* [WHAT YOU WILL DO]:
All lines from the one with "(352, 364) = (480, 499): brown" to the end of the listing below are to be transcribed exactly; both end lines are included, and no other lines are.

------------------------

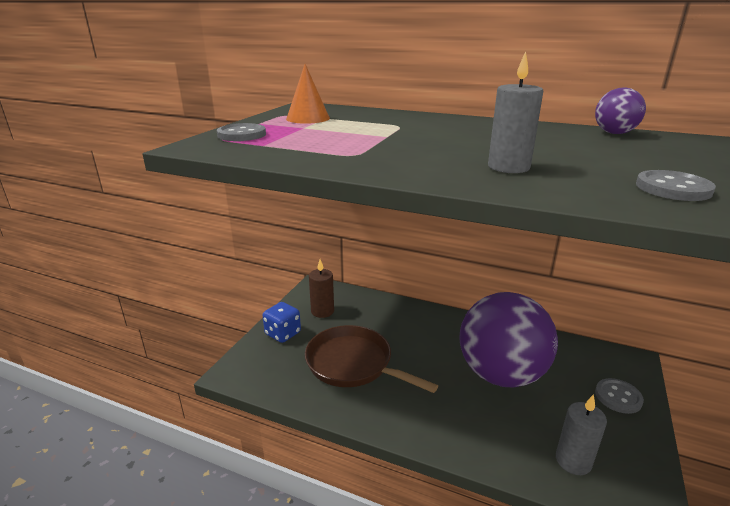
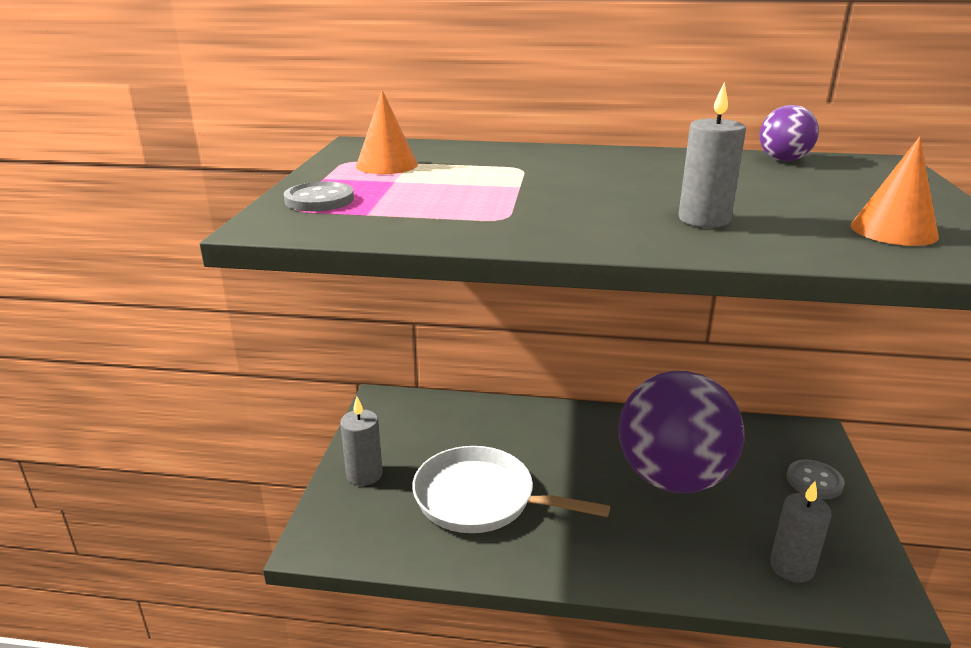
camera: 15 degrees left, 0 degrees up
(283, 333) = (364, 474): blue dice -> grey candle
(322, 311) = (407, 433): brown candle -> none
(352, 364) = (480, 499): brown pan -> white pan
(673, 188) = (893, 231): grey button -> orange cone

------------------------

* [ANSWER TO THIS PROBLEM]:
(352, 364) = (480, 499): brown pan -> white pan
(673, 188) = (893, 231): grey button -> orange cone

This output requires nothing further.